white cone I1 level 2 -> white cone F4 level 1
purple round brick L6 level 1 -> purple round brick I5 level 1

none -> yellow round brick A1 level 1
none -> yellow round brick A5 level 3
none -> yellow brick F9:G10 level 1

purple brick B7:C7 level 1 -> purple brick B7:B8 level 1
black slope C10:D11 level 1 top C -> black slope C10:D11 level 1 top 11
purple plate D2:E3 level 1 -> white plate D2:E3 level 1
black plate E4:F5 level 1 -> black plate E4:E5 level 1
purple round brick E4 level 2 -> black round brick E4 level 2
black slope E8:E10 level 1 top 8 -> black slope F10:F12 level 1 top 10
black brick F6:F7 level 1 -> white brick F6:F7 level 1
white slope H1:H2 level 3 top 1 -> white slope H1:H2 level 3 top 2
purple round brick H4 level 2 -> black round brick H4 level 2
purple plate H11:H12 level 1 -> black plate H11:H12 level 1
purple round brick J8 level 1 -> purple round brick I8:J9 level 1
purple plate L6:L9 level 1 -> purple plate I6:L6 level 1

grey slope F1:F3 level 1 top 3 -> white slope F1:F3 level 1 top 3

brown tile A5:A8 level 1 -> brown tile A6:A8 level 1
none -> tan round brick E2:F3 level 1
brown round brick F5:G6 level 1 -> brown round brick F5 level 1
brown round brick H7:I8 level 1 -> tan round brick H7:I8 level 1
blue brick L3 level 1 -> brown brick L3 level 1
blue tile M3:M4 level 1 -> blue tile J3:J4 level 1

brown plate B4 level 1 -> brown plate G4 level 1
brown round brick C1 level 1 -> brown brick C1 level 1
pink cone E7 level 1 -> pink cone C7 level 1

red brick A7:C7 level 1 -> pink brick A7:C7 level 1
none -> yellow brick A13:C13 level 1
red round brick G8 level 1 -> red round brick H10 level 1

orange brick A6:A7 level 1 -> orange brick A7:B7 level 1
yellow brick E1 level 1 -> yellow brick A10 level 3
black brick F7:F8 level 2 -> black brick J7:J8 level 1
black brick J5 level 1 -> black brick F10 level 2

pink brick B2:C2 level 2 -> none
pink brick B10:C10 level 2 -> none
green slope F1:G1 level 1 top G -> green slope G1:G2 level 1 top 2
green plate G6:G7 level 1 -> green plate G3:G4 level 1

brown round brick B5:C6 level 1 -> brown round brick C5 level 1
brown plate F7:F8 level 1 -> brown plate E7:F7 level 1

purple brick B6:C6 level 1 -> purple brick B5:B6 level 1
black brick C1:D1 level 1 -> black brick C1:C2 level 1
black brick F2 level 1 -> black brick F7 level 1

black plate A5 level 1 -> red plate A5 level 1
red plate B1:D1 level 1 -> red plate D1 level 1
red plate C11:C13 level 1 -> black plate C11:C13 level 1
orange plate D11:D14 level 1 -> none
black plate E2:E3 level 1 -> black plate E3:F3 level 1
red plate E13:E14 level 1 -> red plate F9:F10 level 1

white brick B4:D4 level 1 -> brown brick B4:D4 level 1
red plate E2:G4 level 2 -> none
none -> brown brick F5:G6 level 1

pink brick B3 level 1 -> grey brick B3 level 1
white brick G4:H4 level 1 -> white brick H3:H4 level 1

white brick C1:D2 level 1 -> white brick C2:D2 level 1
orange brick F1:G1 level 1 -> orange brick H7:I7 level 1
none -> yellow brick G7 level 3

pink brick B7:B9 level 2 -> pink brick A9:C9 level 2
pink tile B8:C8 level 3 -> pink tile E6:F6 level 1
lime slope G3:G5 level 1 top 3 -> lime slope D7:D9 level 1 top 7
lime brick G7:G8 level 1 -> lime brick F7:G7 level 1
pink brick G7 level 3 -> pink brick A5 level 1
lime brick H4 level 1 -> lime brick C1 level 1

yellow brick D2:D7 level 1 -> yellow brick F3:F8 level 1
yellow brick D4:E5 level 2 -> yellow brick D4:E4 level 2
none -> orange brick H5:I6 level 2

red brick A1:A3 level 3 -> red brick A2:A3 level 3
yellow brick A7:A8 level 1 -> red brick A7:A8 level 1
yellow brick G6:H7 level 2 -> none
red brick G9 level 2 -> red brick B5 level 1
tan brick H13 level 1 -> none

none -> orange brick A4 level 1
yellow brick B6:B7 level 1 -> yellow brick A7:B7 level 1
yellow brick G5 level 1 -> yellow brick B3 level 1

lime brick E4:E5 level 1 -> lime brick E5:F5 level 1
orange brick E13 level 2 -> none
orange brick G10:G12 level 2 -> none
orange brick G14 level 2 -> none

....................

■ Problem to work on ■
Nothing but the lines from the one containing "yellow brick G6:H7 level 2 -> none" through the last line of the data above should be set down, word for word.

■ Response to the task ■
yellow brick G6:H7 level 2 -> none
red brick G9 level 2 -> red brick B5 level 1
tan brick H13 level 1 -> none

none -> orange brick A4 level 1
yellow brick B6:B7 level 1 -> yellow brick A7:B7 level 1
yellow brick G5 level 1 -> yellow brick B3 level 1

lime brick E4:E5 level 1 -> lime brick E5:F5 level 1
orange brick E13 level 2 -> none
orange brick G10:G12 level 2 -> none
orange brick G14 level 2 -> none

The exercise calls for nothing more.